::: EXCERPTED DATA
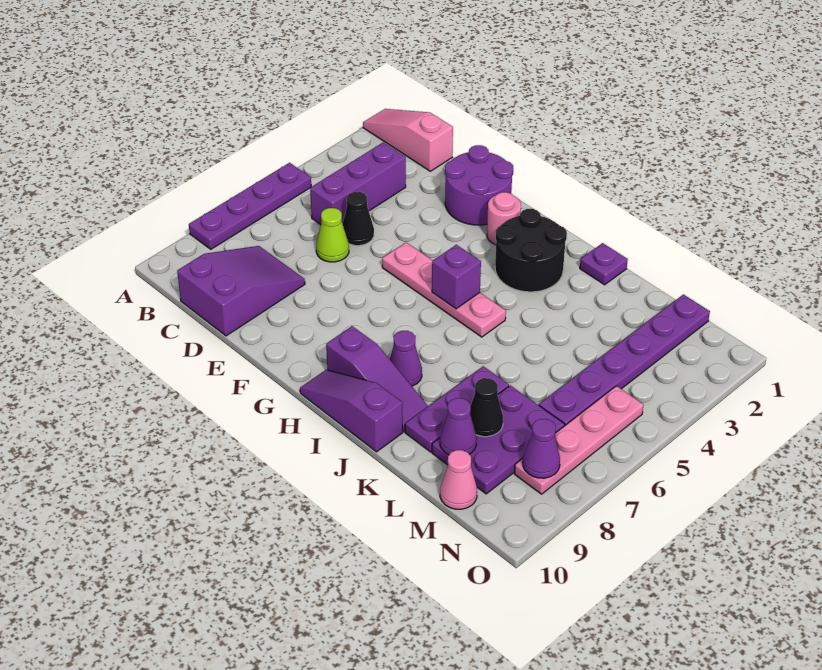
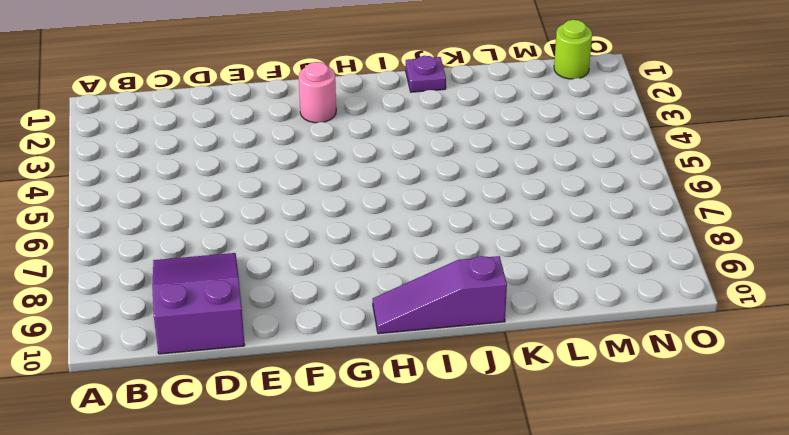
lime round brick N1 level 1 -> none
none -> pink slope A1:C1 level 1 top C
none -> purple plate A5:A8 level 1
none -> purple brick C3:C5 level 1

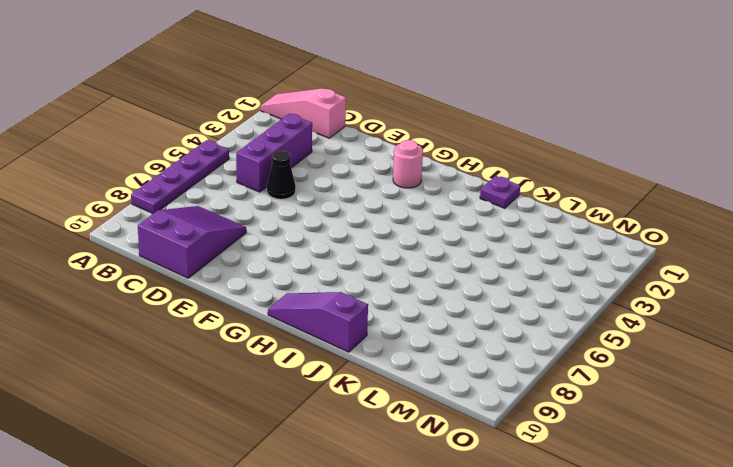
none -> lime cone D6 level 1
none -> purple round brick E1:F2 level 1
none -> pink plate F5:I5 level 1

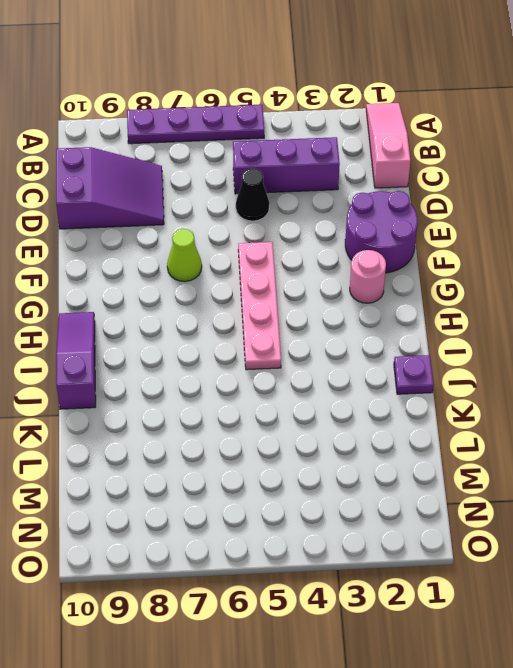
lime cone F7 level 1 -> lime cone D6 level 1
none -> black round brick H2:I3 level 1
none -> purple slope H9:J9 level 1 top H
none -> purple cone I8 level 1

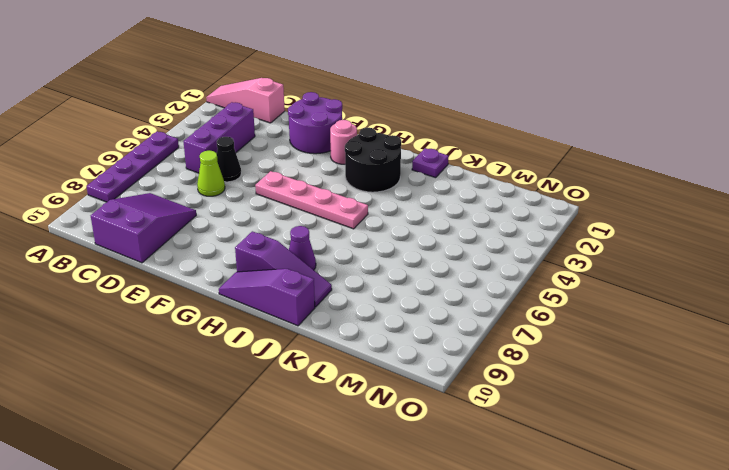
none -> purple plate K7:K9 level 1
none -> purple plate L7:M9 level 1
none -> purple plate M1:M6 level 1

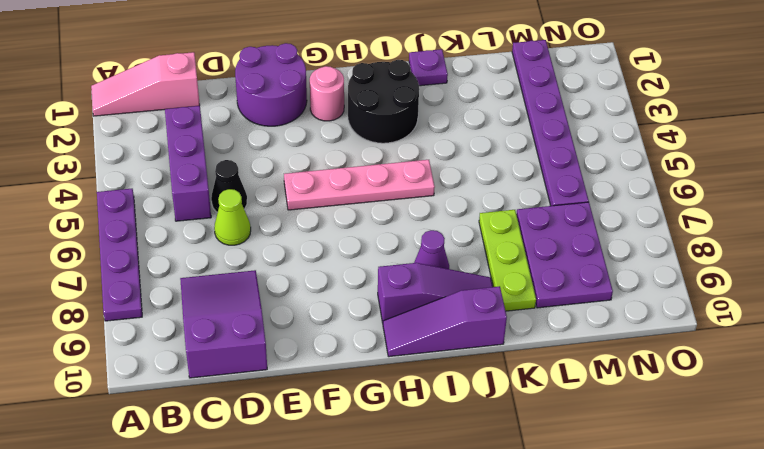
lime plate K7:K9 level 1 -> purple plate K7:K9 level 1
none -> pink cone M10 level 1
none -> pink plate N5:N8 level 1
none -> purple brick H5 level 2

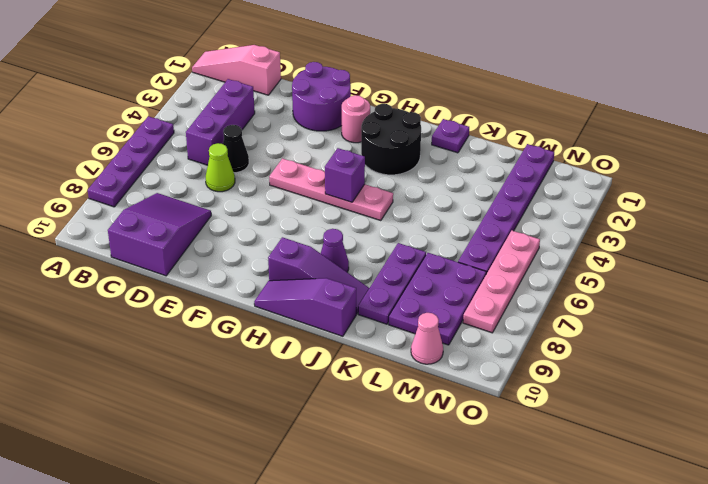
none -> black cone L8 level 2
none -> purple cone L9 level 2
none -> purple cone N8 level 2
::::::
- WHAT YOU ARE ASKED TO DO
What lines in the material above hold the word "black"? Pull them out.

- ANSWER TO THE PROBLEM
none -> black round brick H2:I3 level 1
none -> black cone L8 level 2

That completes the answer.